### Exercise description
Only a number is wanted here: the count of lines in the entries below that include the word "none".

-------- Records supplied

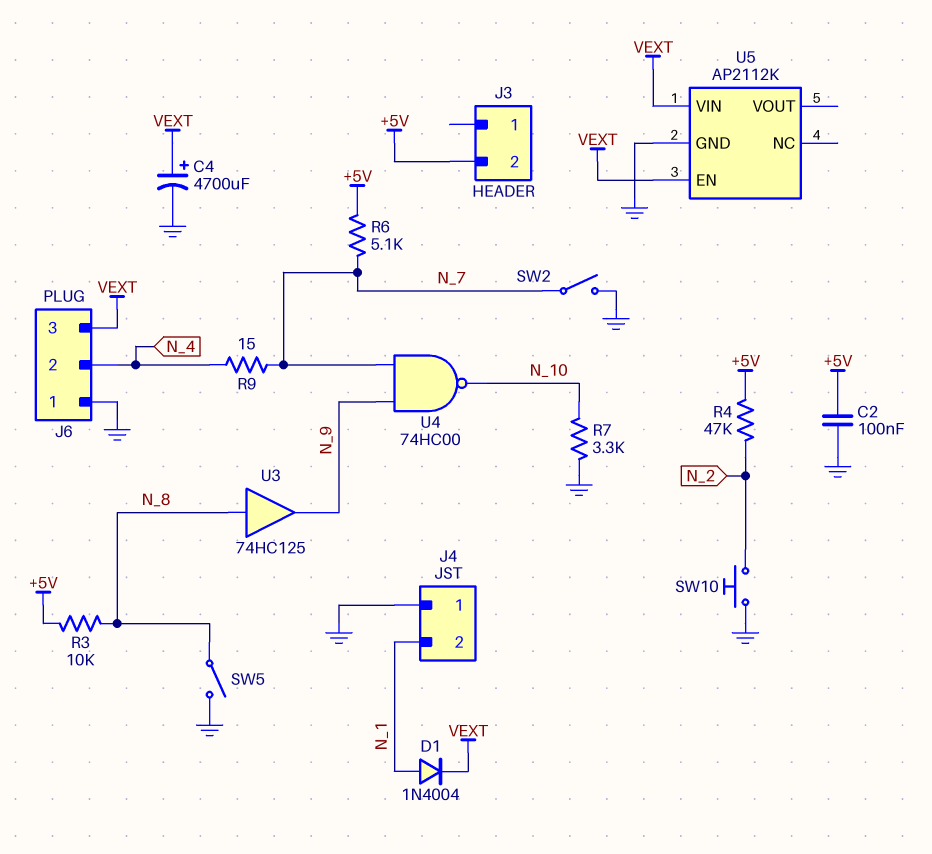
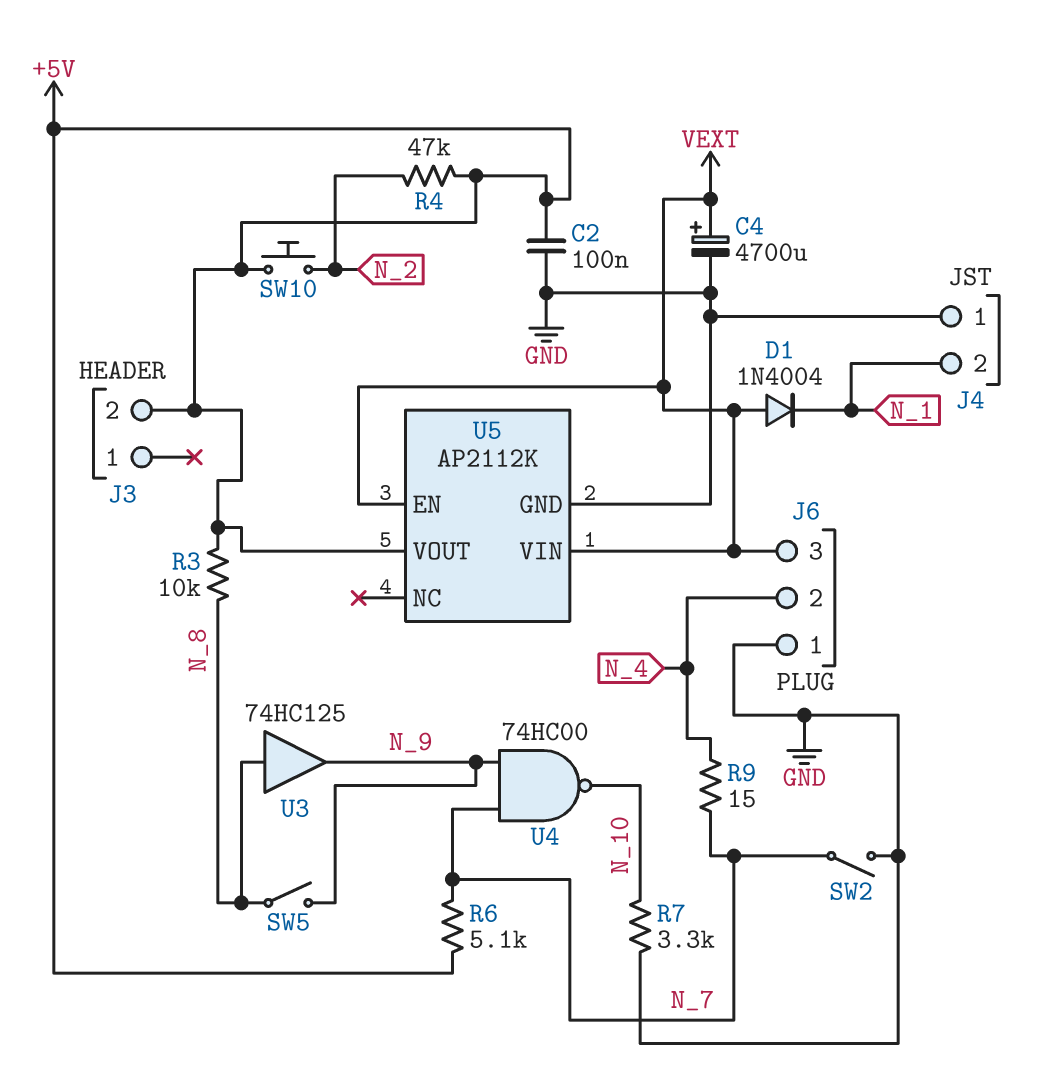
D1: diode 1N4004 (A N_1, K VEXT) -> diode 1N4004 (A VEXT, K N_1)
SW5: switch (GND, N_8) -> switch (N_8, N_9)
SW10: button (GND, N_2) -> button (+5V, N_2)
U5 pin VOUT: none -> +5V

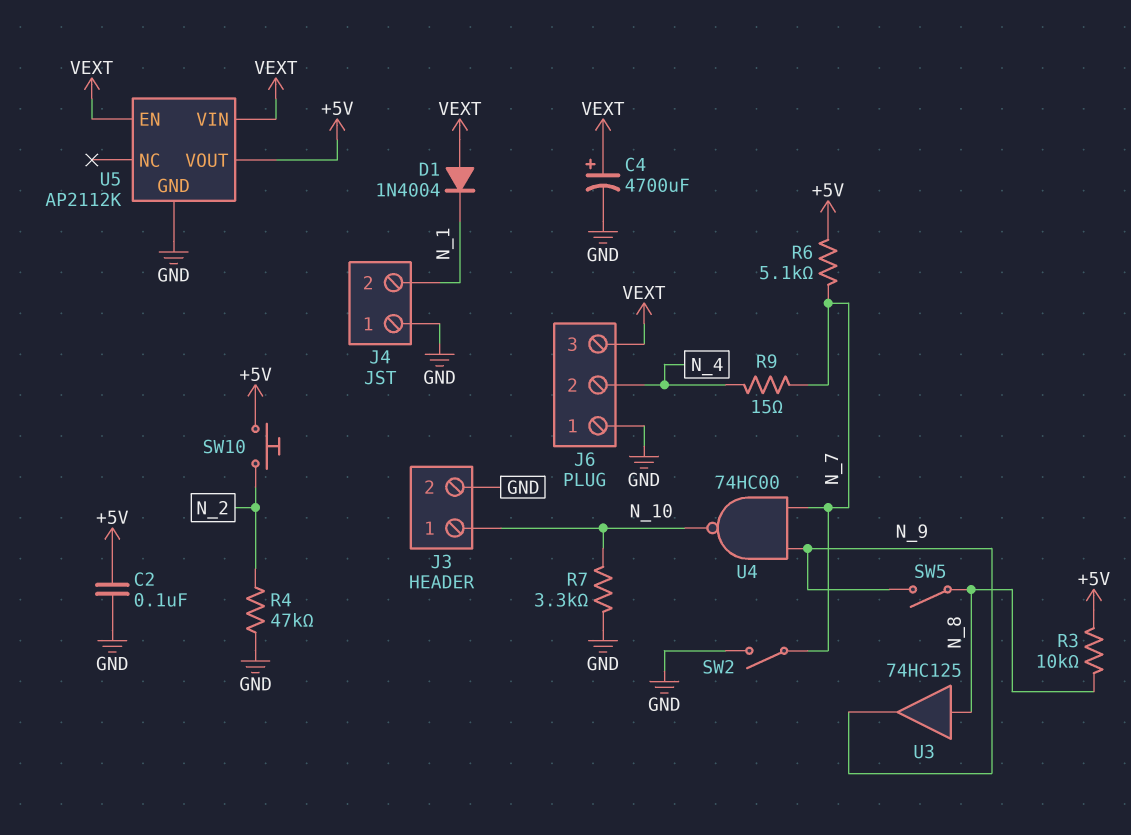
J3 pin 1: none -> N_10
J3 pin 2: +5V -> GND
R4: 47k (+5V, N_2) -> 47k (GND, N_2)

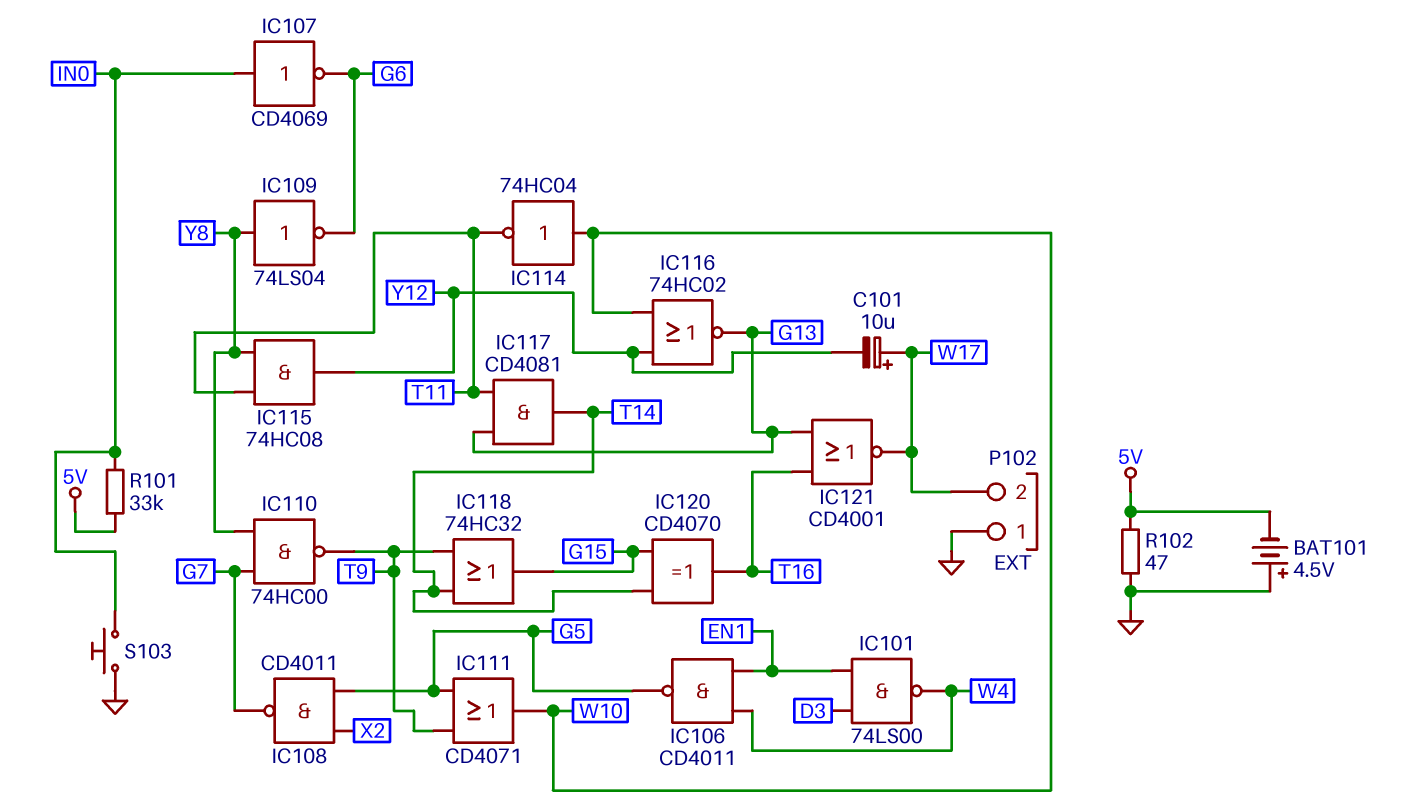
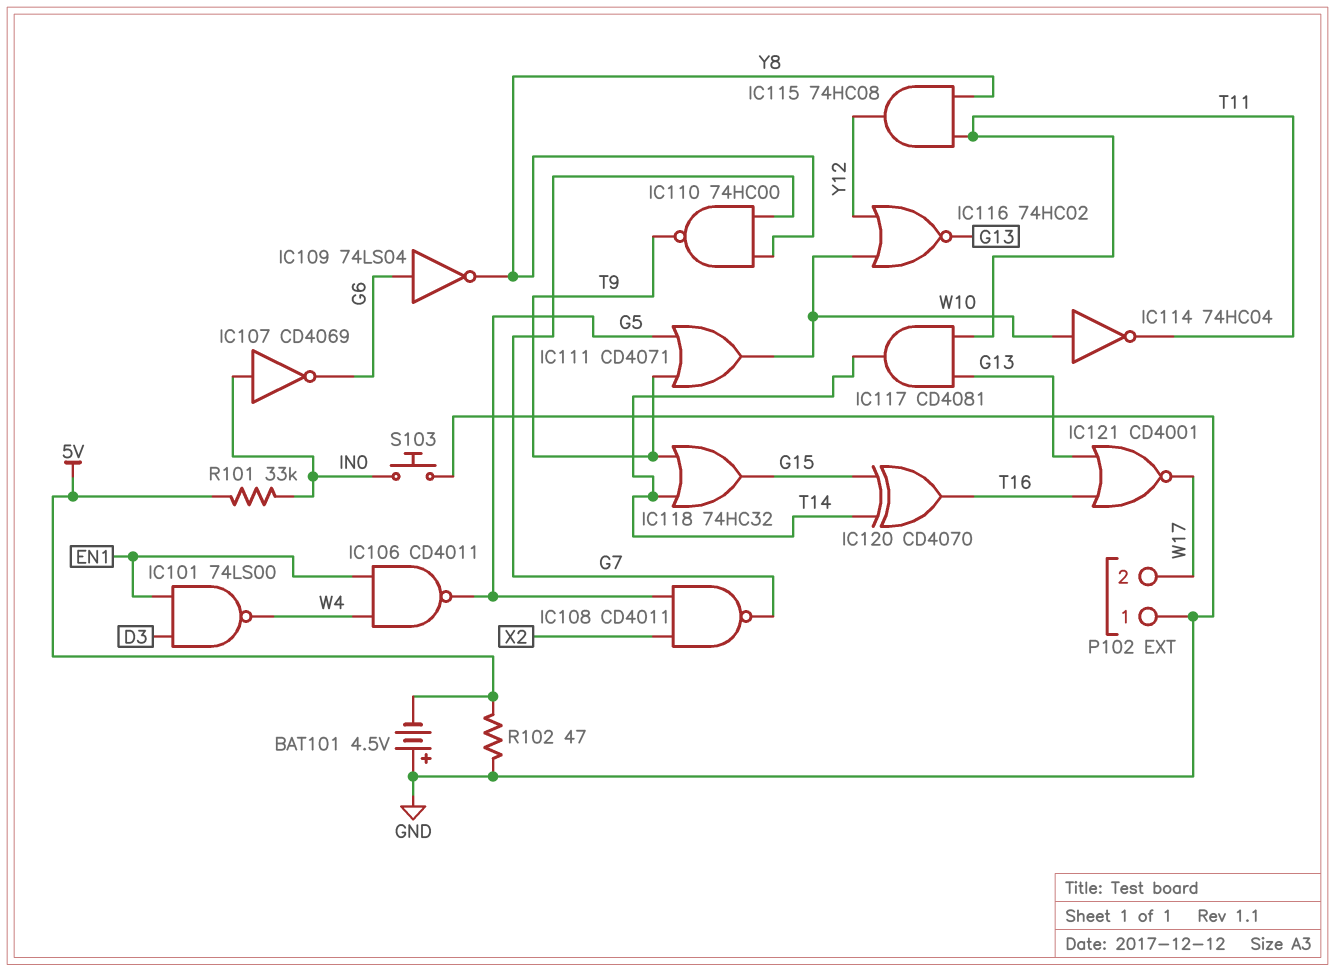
C101: 10uF (plus W17, minus Y12) -> none
IC109: NOT 74LS04 (in Y8, out G6) -> NOT 74LS04 (in G6, out Y8)

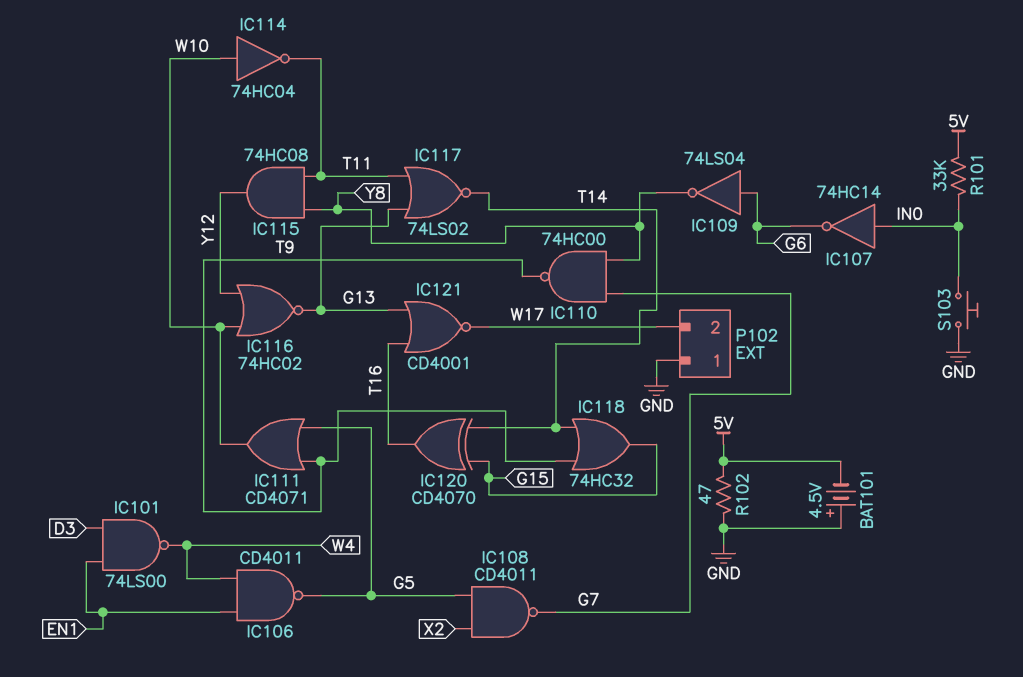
IC107: NOT CD4069 (in IN0, out G6) -> NOT 74HC14 (in IN0, out G6)
IC117: AND CD4081 (in G13, in T11, out T14) -> NOR 74LS02 (in G13, in T11, out T14)

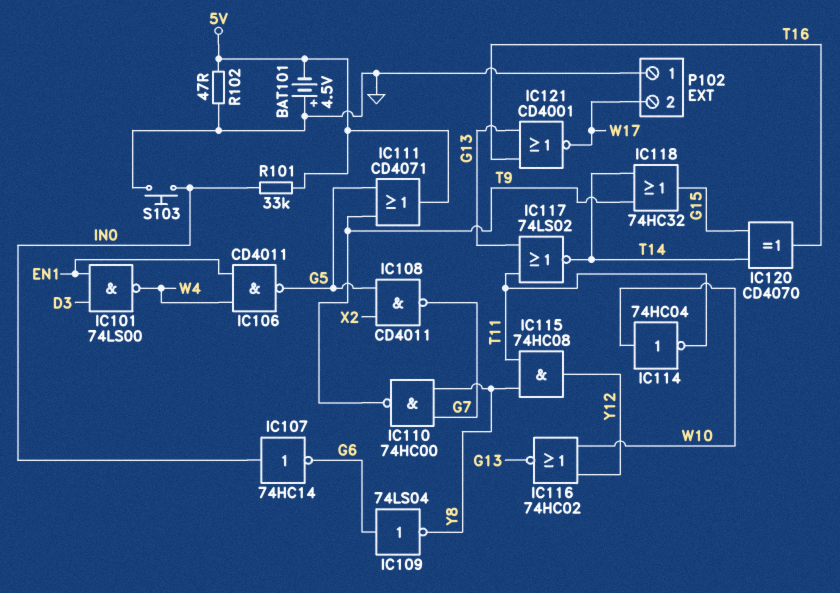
IC111: OR CD4071 (in G5, in T9, out W10) -> OR CD4071 (in G5, in T9, out 5V)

----------------

### Exercise answer
3